[EXERCISE MATERIALS — start]

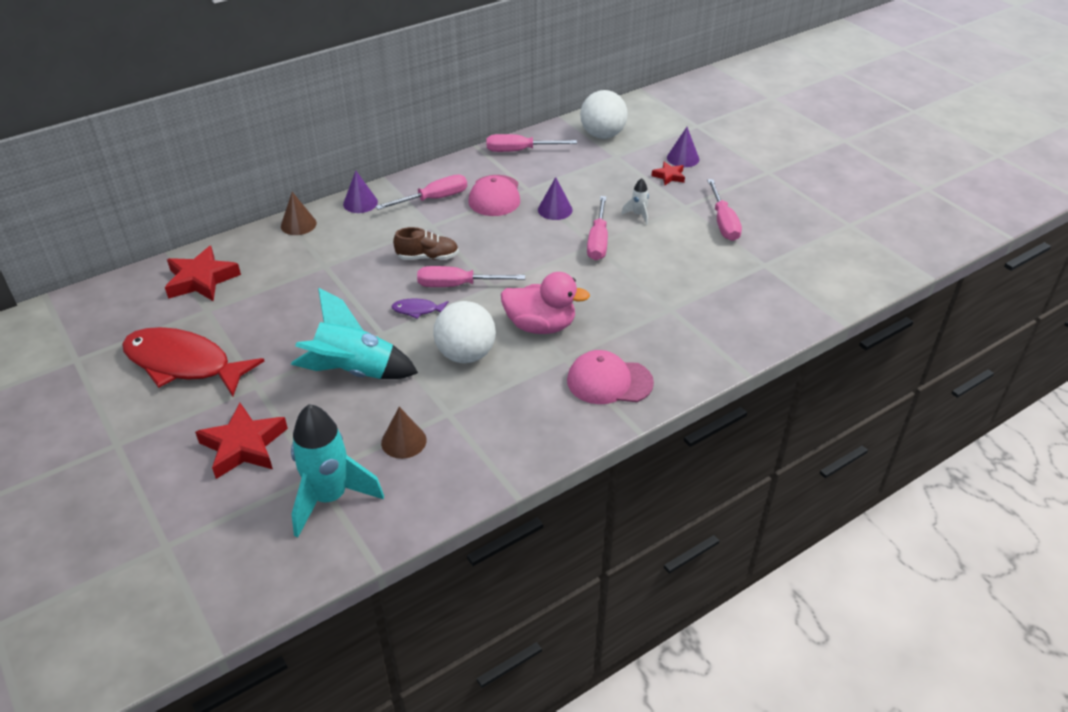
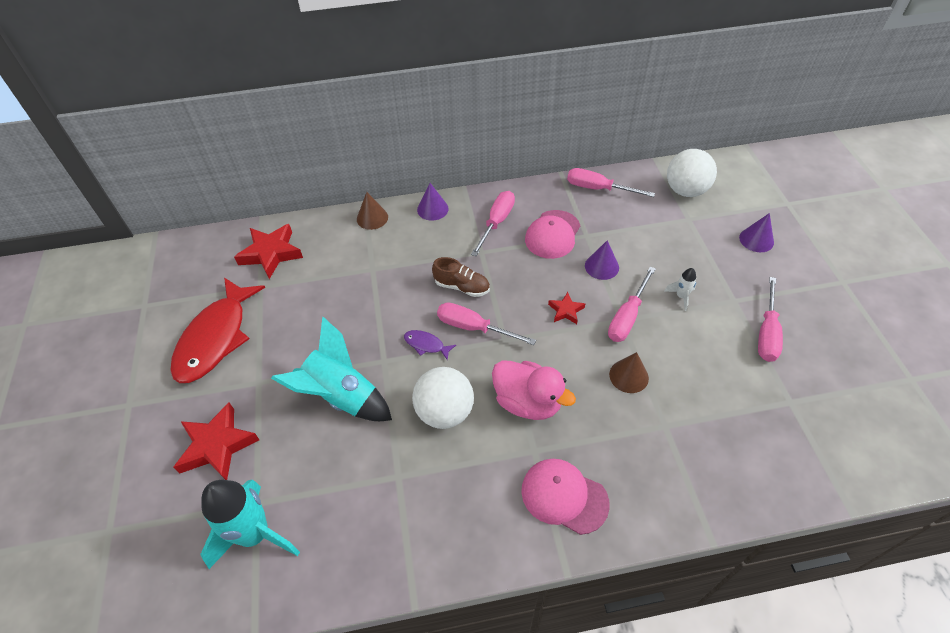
camera: 25 degrees right, 10 degrees up
red fish [122,327,264,397] -> red fish turned 120 degrees counterclockwise [170,278,265,383]
pink screwdriver [375,175,467,210] -> pink screwdriver turned 60 degrees counterclockwise [471,191,515,256]
brown cone [381,407,427,459] -> brown cone moved to [609,352,649,393]
red star [652,162,685,185] -> red star moved to [548,292,585,324]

[EXERCISE MATERIALS — finish]

WHAT TO WORK ON: Search the entries for the word "turned" and pick out every line that holds it.

OUTPUT FOR THIS TASK:
red fish [122,327,264,397] -> red fish turned 120 degrees counterclockwise [170,278,265,383]
pink screwdriver [375,175,467,210] -> pink screwdriver turned 60 degrees counterclockwise [471,191,515,256]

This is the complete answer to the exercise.